### YOUR GOAL
Wherever "brick" occurs in the entries, copy the line that holds it.

### Object transformation records
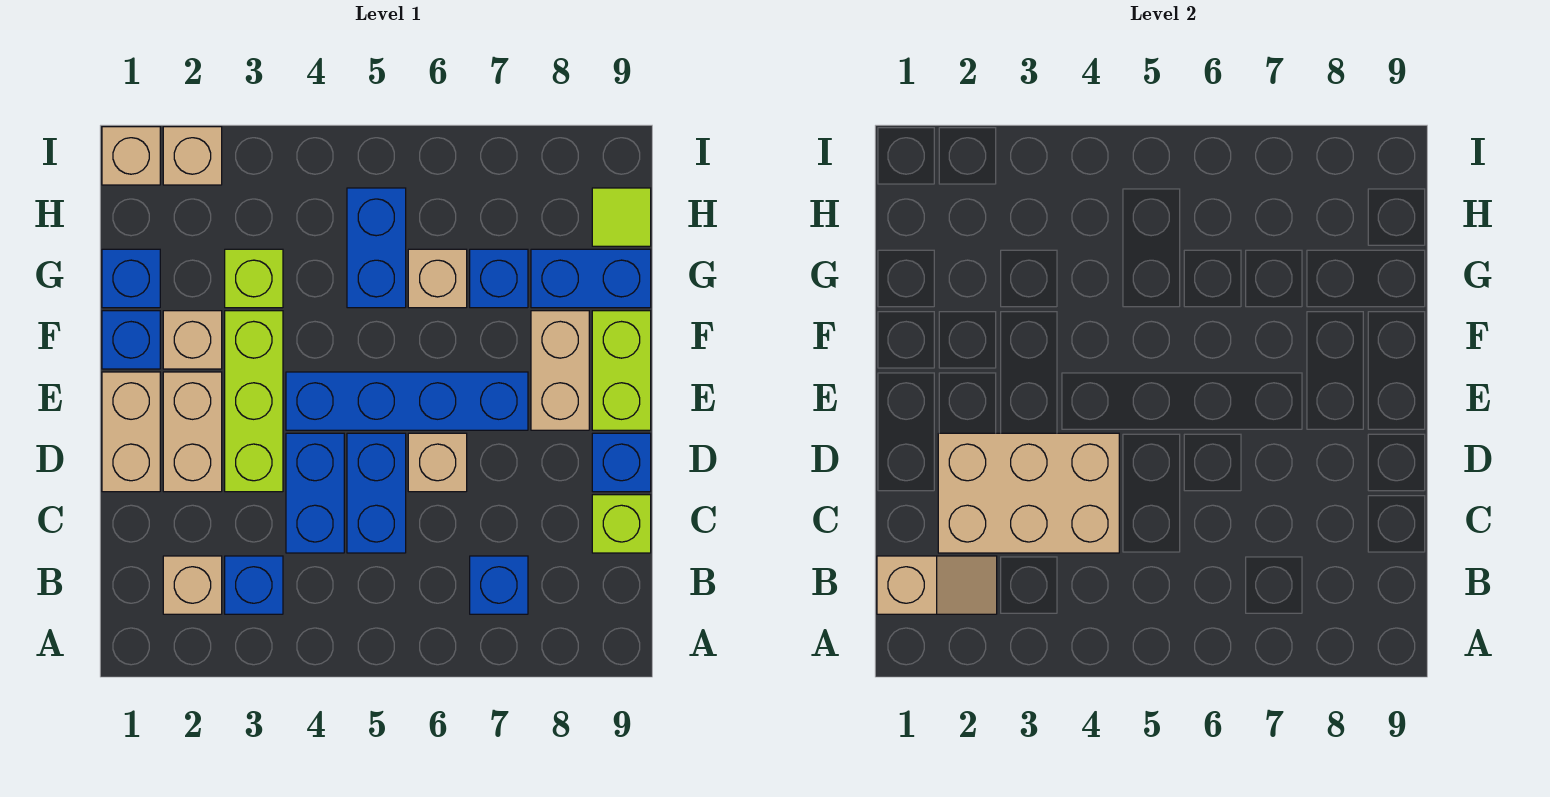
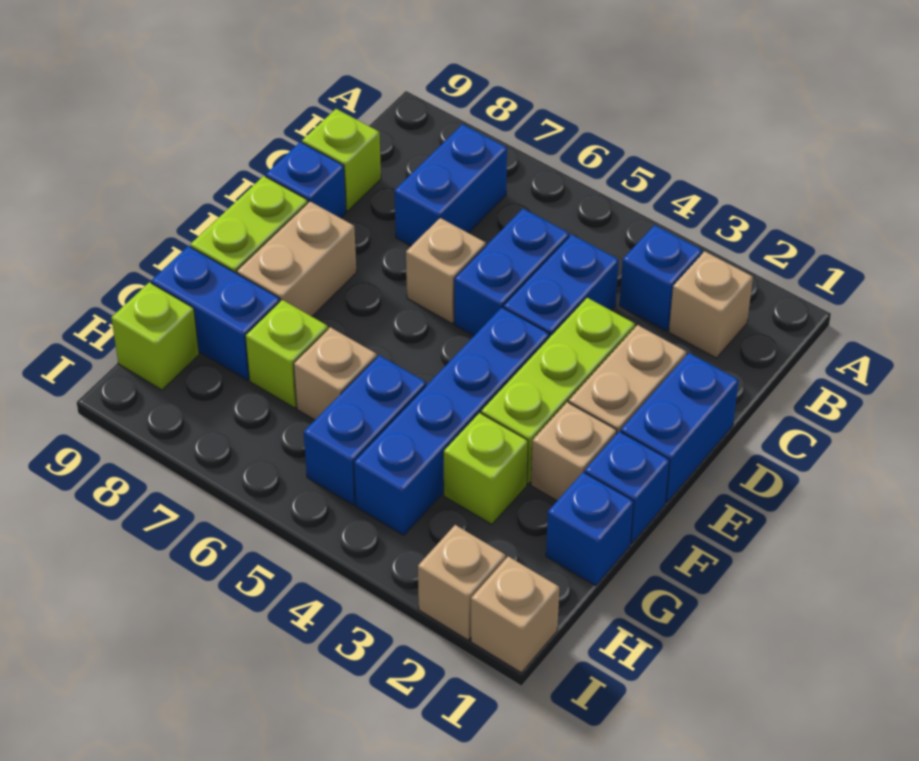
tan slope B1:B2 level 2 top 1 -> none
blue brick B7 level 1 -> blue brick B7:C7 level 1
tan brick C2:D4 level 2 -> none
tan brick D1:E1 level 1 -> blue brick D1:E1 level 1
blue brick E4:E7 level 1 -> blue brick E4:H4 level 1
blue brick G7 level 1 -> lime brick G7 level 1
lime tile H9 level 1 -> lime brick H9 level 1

### ANSWER SPACE
blue brick B7 level 1 -> blue brick B7:C7 level 1
tan brick C2:D4 level 2 -> none
tan brick D1:E1 level 1 -> blue brick D1:E1 level 1
blue brick E4:E7 level 1 -> blue brick E4:H4 level 1
blue brick G7 level 1 -> lime brick G7 level 1
lime tile H9 level 1 -> lime brick H9 level 1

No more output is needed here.